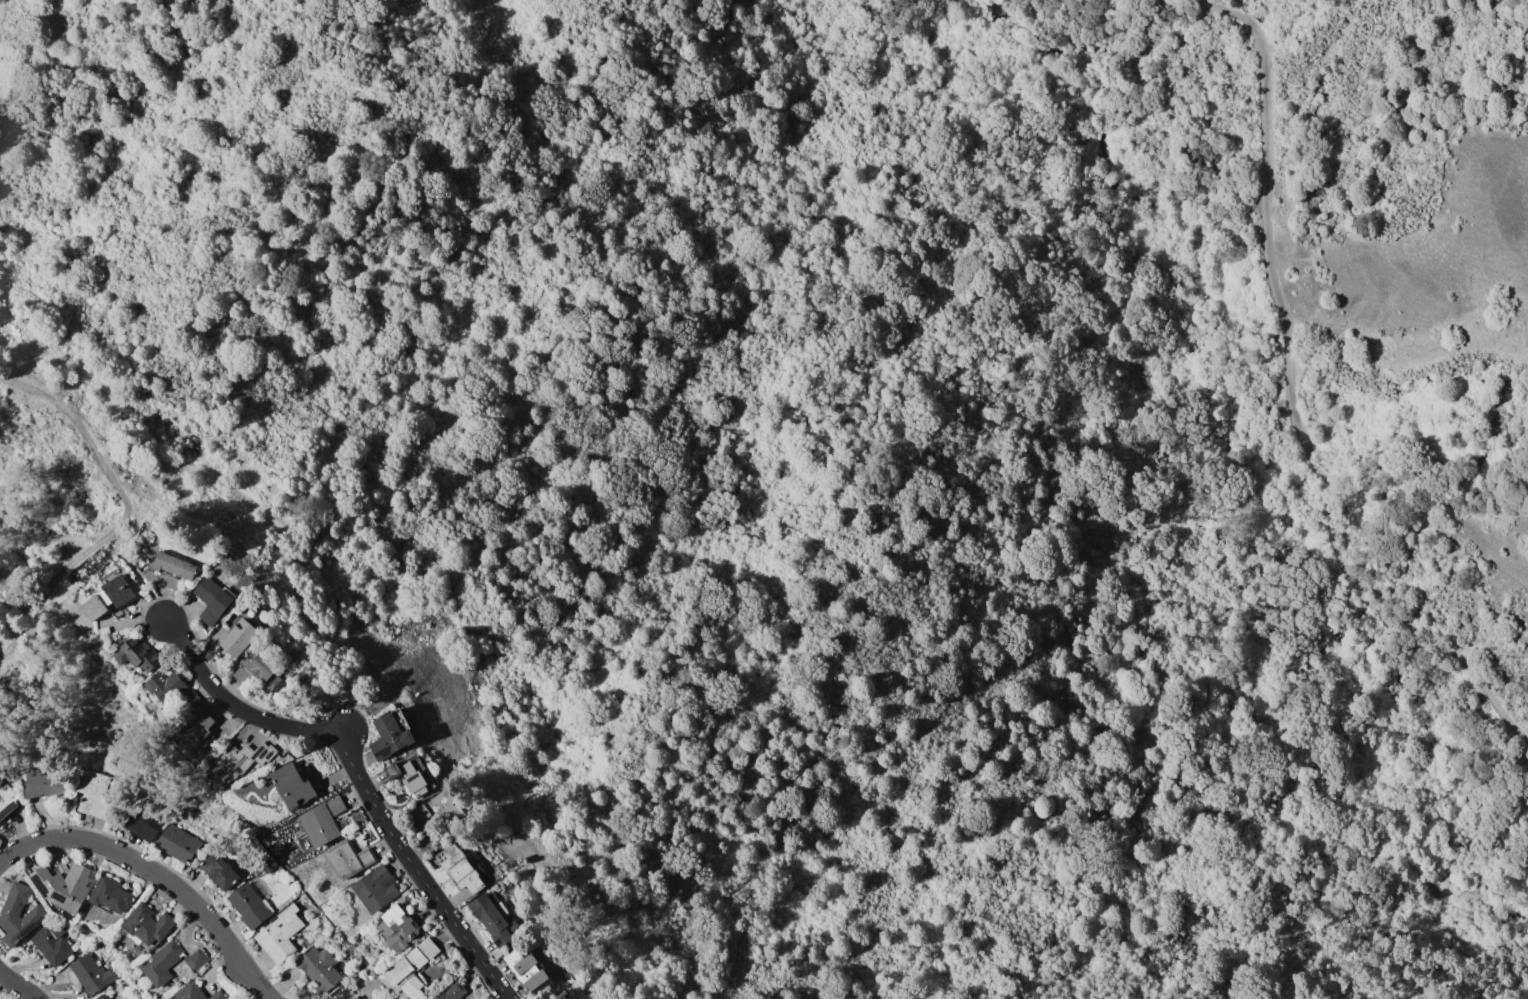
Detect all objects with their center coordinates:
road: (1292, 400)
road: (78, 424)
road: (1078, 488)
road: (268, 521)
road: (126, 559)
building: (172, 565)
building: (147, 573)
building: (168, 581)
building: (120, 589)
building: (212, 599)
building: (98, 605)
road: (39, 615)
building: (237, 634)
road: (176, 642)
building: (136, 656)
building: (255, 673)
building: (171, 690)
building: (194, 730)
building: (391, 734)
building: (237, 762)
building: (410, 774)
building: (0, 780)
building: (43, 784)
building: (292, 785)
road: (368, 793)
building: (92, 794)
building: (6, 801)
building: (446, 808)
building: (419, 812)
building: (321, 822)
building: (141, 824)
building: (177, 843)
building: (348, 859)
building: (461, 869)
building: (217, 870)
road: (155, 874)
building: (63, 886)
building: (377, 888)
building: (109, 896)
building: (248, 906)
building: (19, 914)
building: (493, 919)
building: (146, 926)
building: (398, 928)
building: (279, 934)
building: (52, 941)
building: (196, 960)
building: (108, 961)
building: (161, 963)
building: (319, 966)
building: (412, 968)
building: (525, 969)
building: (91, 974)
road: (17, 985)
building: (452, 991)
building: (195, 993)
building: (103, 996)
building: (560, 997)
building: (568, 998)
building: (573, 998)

---*---

Instructions to follow » Would you copy each line of the records that contains "road"?

Solution for this problem »
road: (1292, 400)
road: (78, 424)
road: (1078, 488)
road: (268, 521)
road: (126, 559)
road: (39, 615)
road: (176, 642)
road: (368, 793)
road: (155, 874)
road: (17, 985)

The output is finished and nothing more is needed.